TASK TO COMPLETE: Look through the records below and say how many lines include "none". Give only that number.

===== RECORDED INFORMATION =====

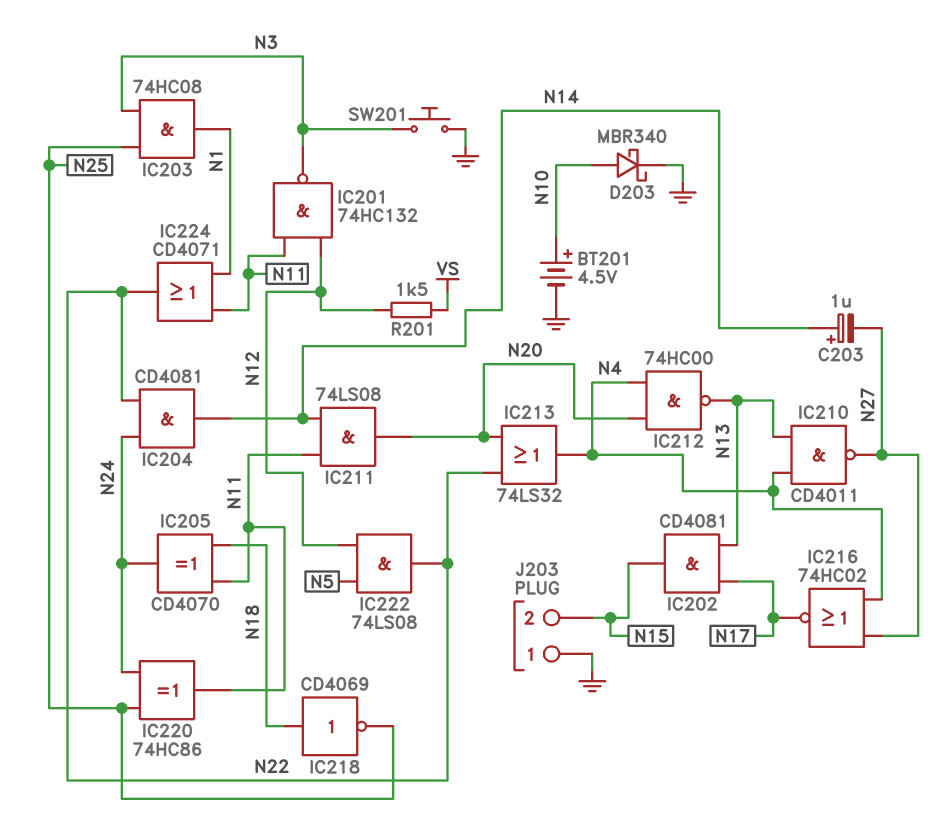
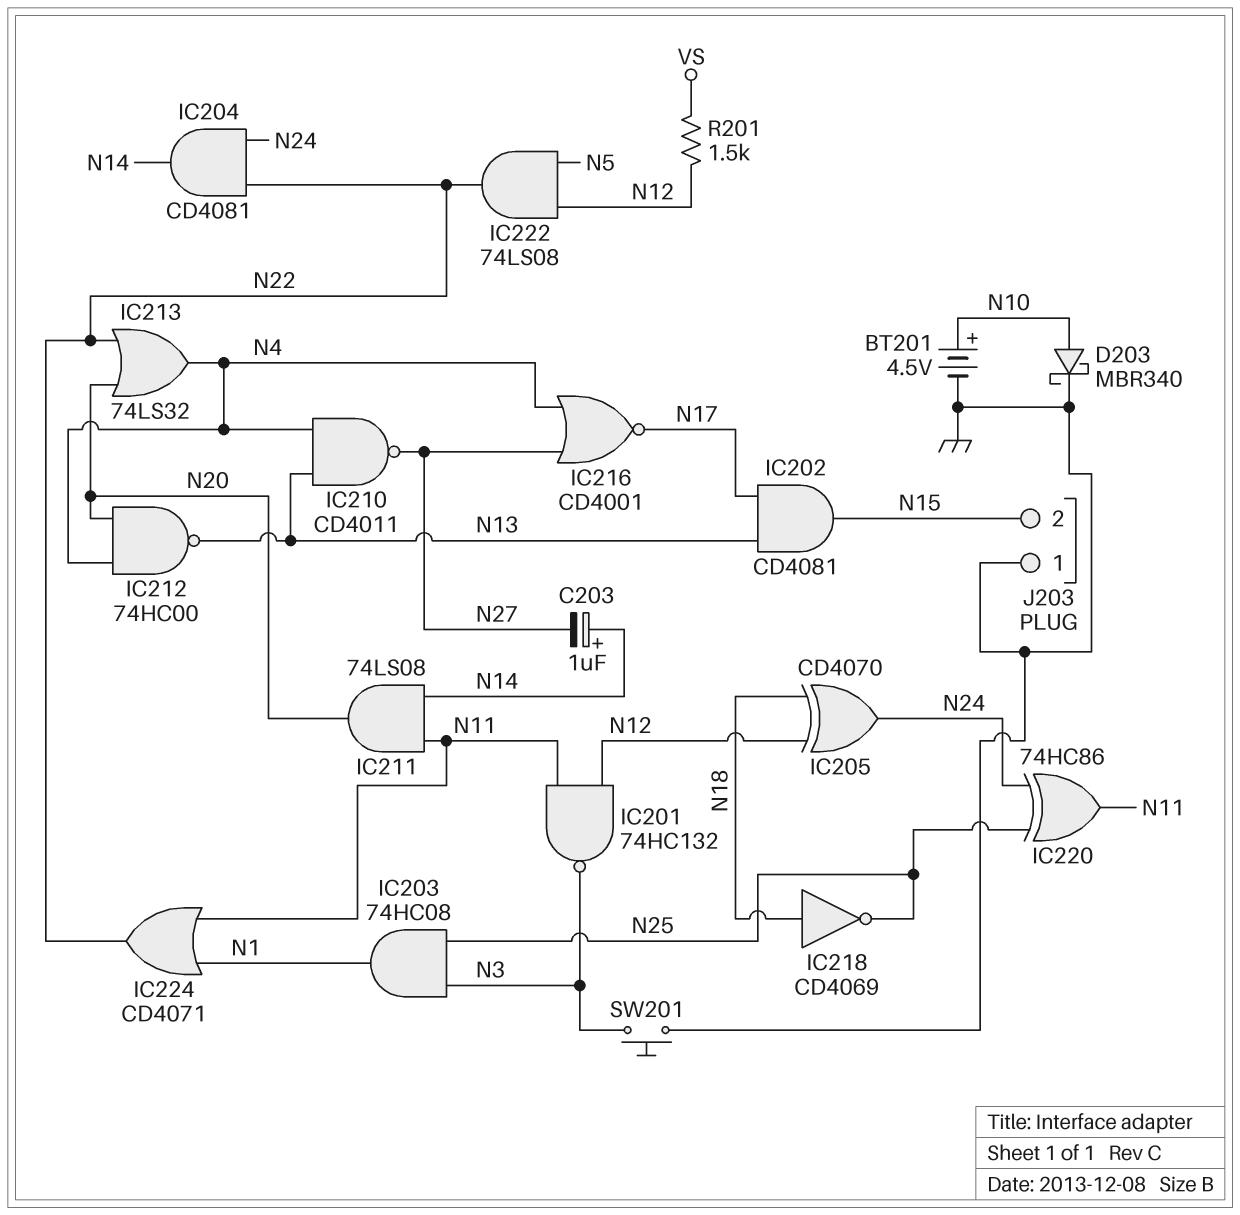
IC205: XOR CD4070 (in N11, in N18, out N24) -> XOR CD4070 (in N12, in N18, out N24)
IC216: NOR 74HC02 (in N4, in N27, out N17) -> NOR CD4001 (in N4, in N27, out N17)

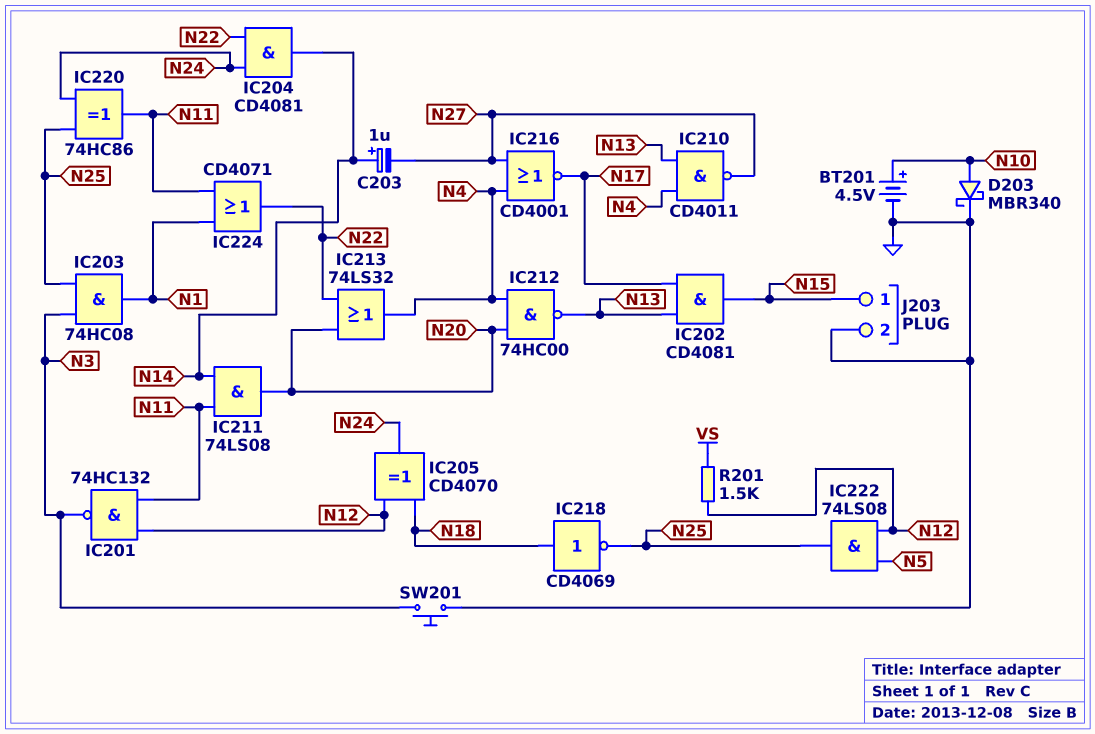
IC222: AND 74LS08 (in N5, in N12, out N22) -> AND 74LS08 (in N5, in N12, out N25)
J203 pin 1: GND -> N15
J203 pin 2: N15 -> GND

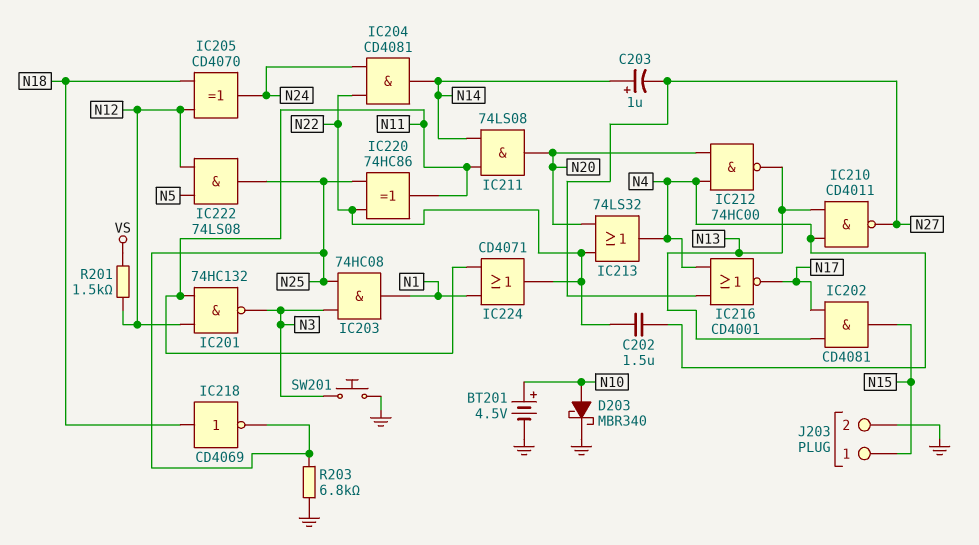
C202: none -> 1.5uF (N4, N22)
IC220: XOR 74HC86 (in N24, in N25, out N11) -> XOR 74HC86 (in N22, in N25, out N11)
R203: none -> 6.8k (GND, N25)

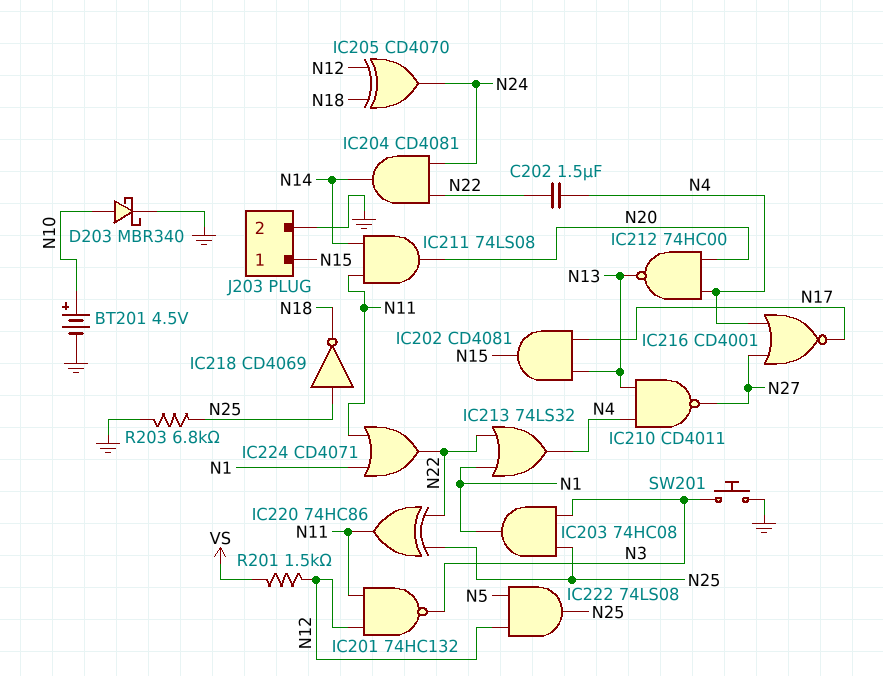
C203: 1uF (plus N14, minus N27) -> none
IC213: OR 74LS32 (in N20, in N22, out N4) -> OR 74LS32 (in N1, in N22, out N4)
IC218: NOT CD4069 (in N18, out N25) -> NOT CD4069 (in N25, out N18)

=====

SOLUTION TO THIS EXERCISE: 3